▶ **Exercise objective**
When a line of the entries contains "green", please list that line.

Top of Data extracts

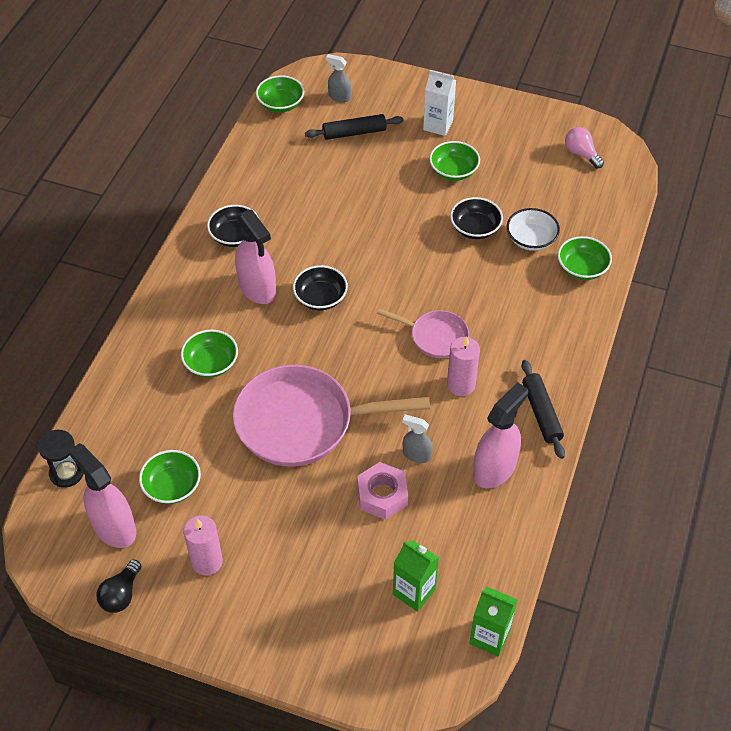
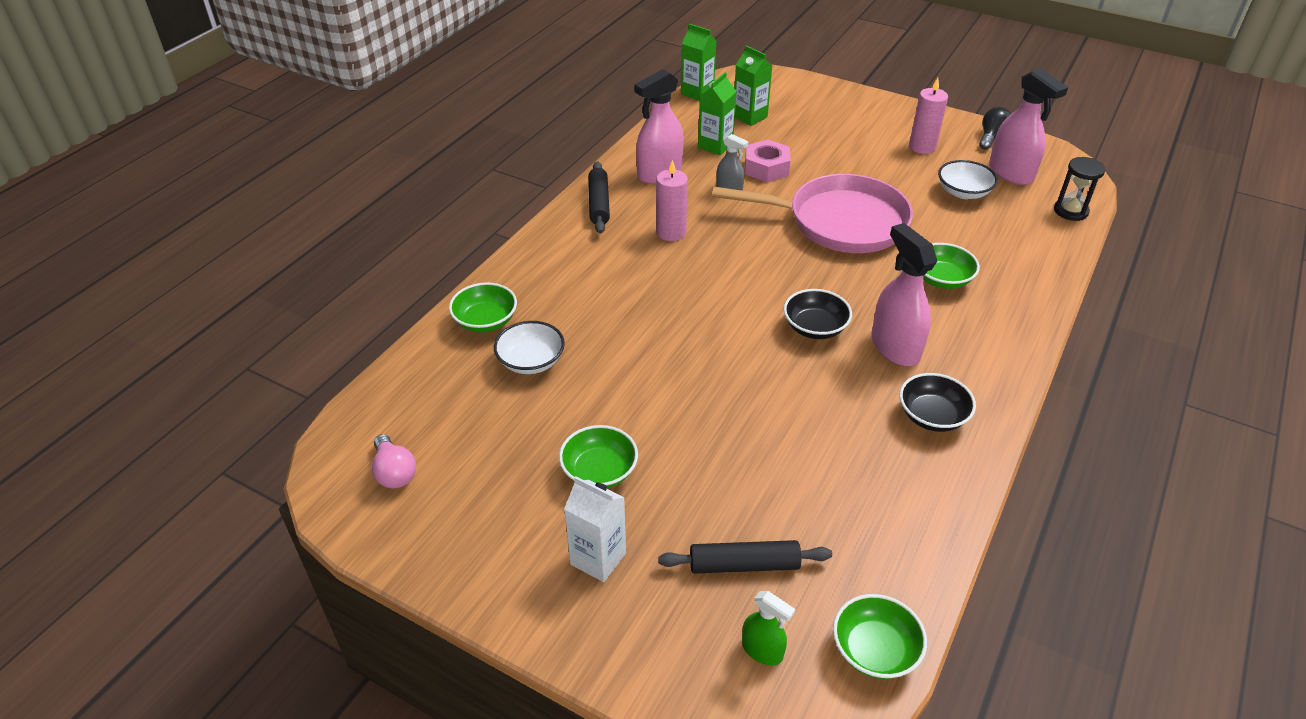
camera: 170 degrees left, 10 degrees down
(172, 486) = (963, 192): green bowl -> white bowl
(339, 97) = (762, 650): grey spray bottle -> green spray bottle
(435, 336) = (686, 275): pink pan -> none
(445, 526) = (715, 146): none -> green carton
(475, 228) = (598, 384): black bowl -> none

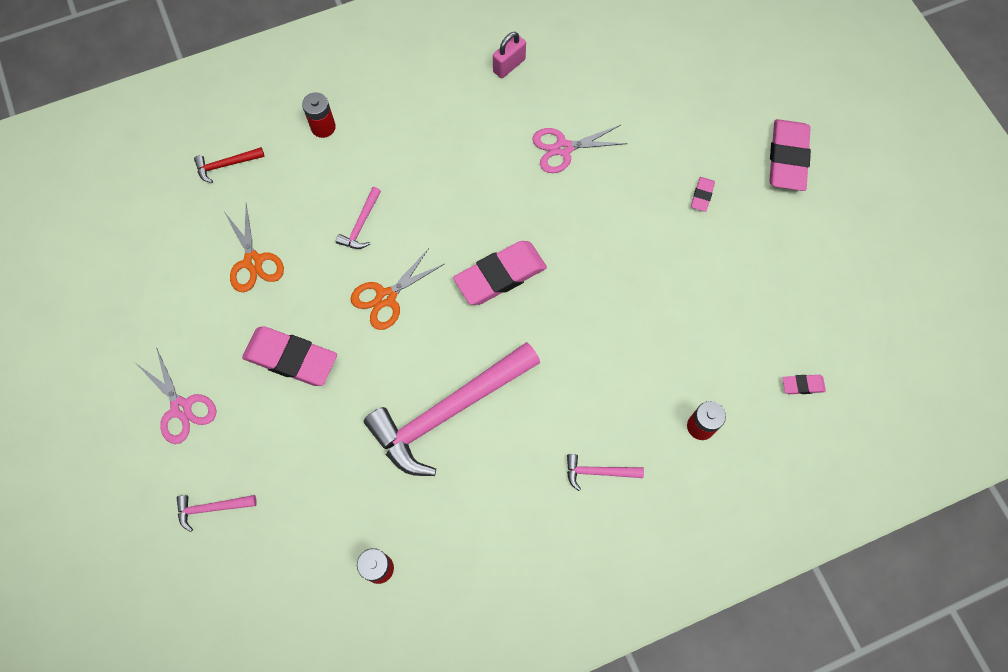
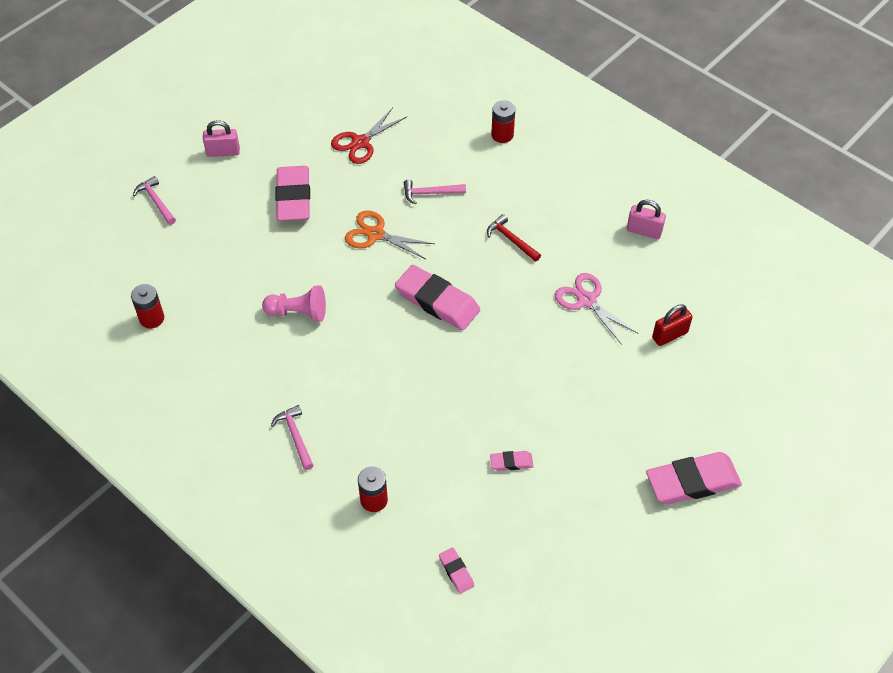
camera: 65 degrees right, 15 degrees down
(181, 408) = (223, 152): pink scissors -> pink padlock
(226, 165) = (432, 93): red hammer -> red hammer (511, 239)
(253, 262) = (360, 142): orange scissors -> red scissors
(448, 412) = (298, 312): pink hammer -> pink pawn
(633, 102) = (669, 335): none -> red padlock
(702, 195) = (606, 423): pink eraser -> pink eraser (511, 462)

Bottom of Data extracts
Top of Data extracts

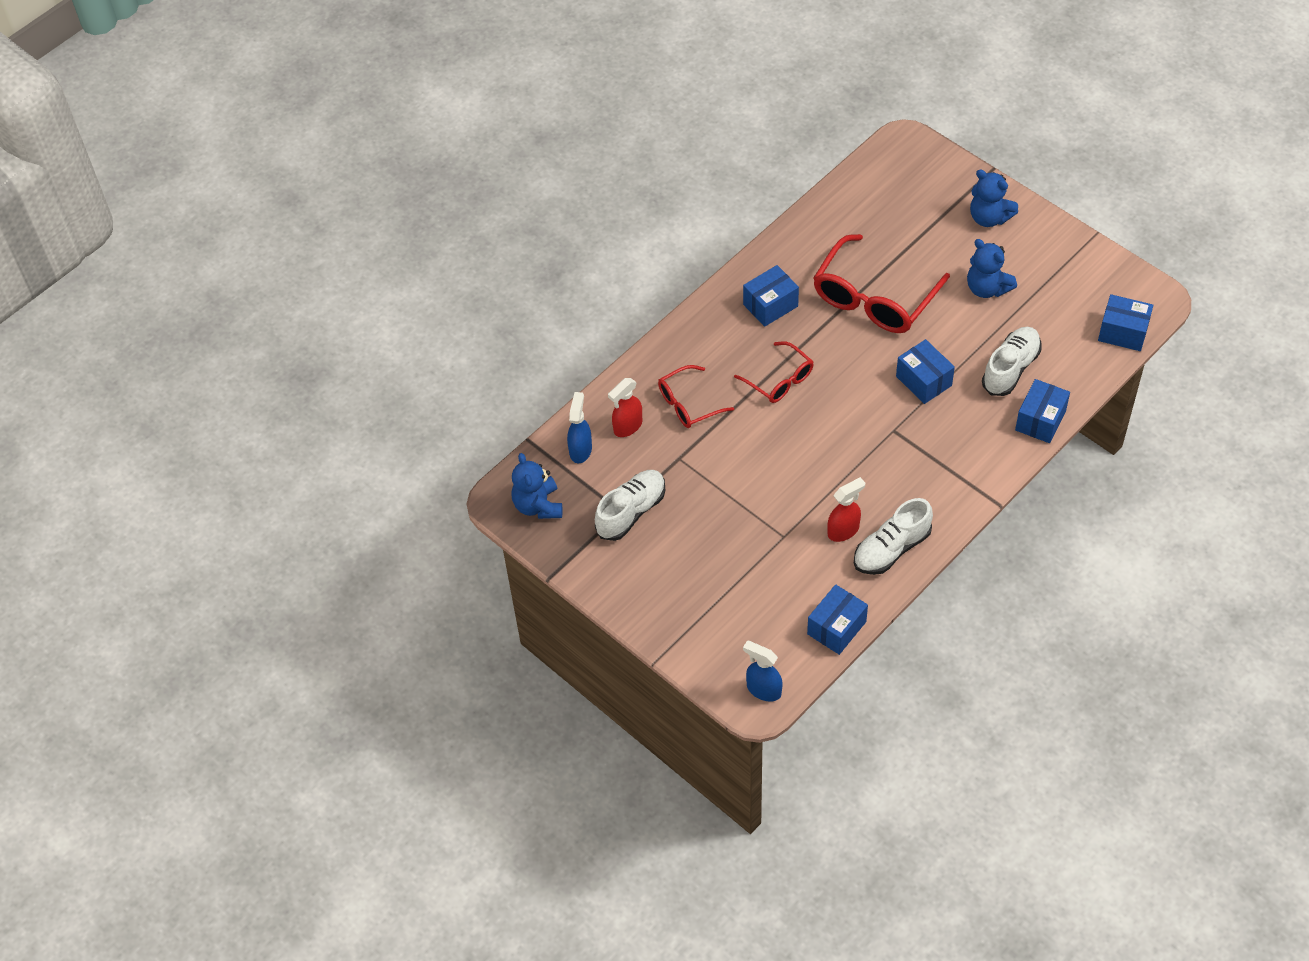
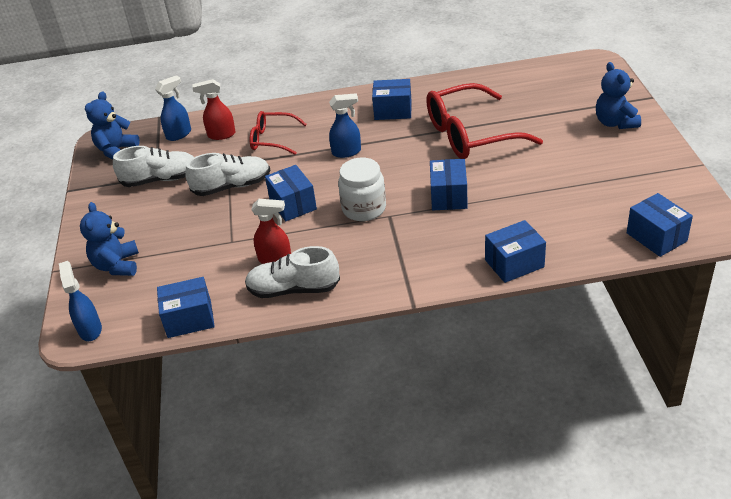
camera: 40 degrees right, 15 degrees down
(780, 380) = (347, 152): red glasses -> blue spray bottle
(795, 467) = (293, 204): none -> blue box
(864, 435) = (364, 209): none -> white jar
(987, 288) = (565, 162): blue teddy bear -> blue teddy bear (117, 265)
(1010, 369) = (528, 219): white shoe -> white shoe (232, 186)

Bottom of Data extracts
Top of Data extracts

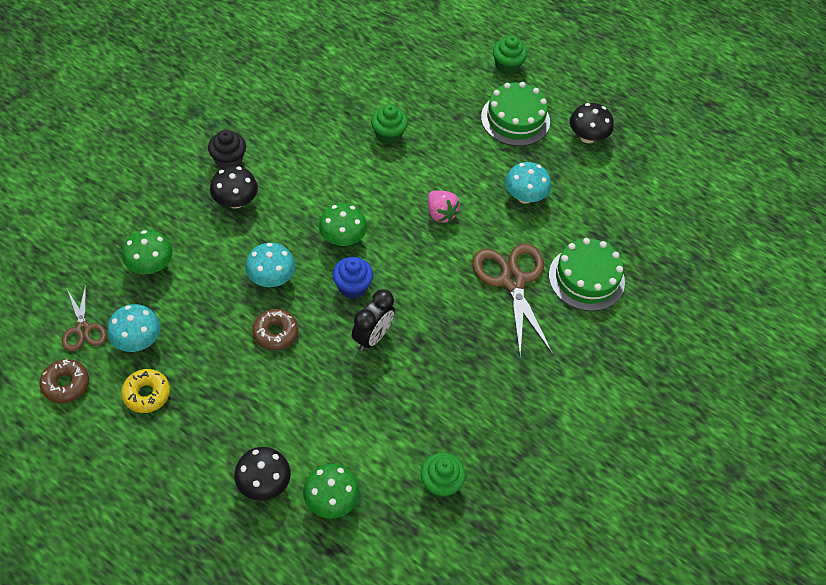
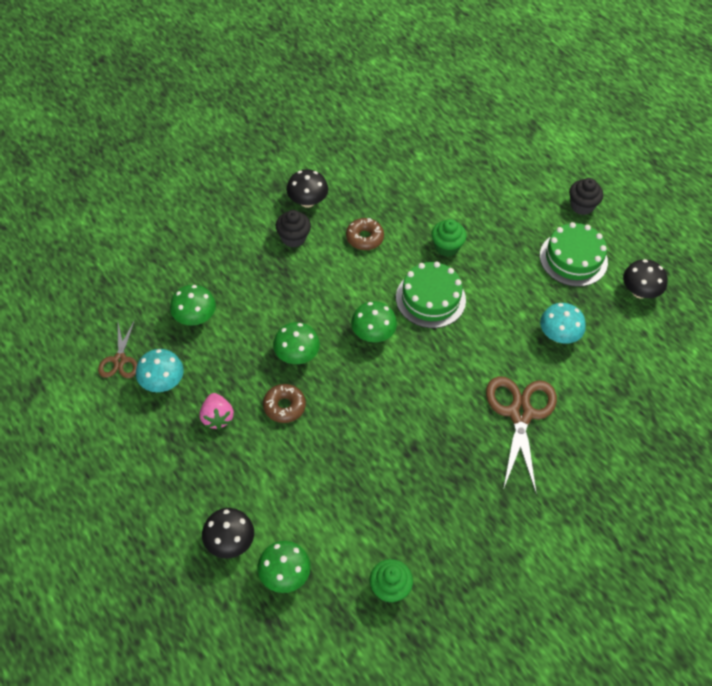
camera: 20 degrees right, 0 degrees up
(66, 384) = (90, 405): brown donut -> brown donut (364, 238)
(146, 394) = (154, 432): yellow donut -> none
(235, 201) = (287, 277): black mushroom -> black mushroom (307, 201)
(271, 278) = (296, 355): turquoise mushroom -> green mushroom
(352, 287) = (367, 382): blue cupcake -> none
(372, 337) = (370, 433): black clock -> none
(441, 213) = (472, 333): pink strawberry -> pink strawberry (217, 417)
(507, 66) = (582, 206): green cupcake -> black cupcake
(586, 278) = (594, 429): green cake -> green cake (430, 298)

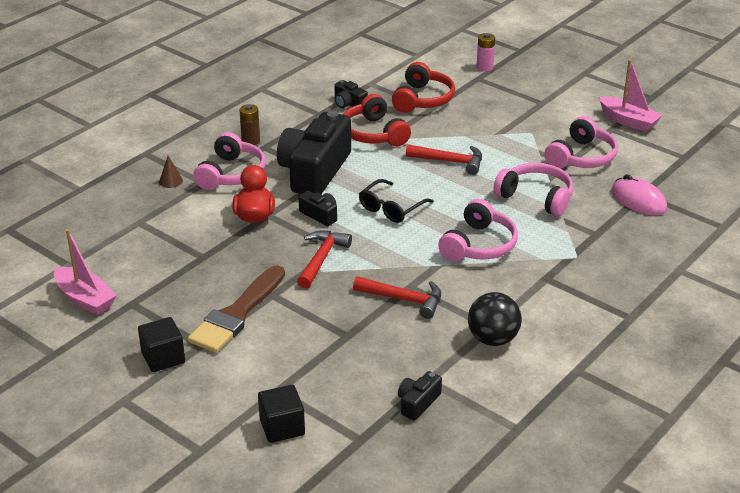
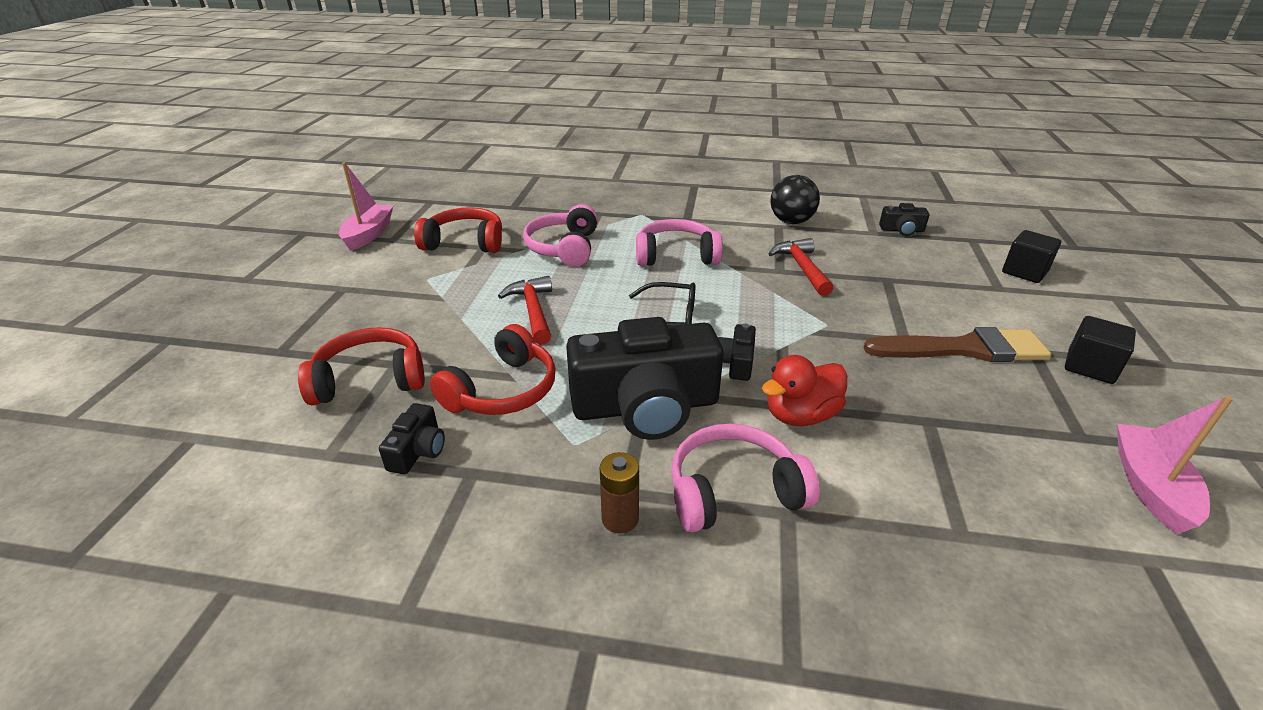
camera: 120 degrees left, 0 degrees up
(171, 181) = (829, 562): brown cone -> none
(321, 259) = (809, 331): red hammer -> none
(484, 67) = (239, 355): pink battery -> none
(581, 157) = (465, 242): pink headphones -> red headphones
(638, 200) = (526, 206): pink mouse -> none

Bottom of Data extracts

▶ **Exercise result**
(172, 486) = (963, 192): green bowl -> white bowl
(339, 97) = (762, 650): grey spray bottle -> green spray bottle
(445, 526) = (715, 146): none -> green carton
(271, 278) = (296, 355): turquoise mushroom -> green mushroom
(507, 66) = (582, 206): green cupcake -> black cupcake
(586, 278) = (594, 429): green cake -> green cake (430, 298)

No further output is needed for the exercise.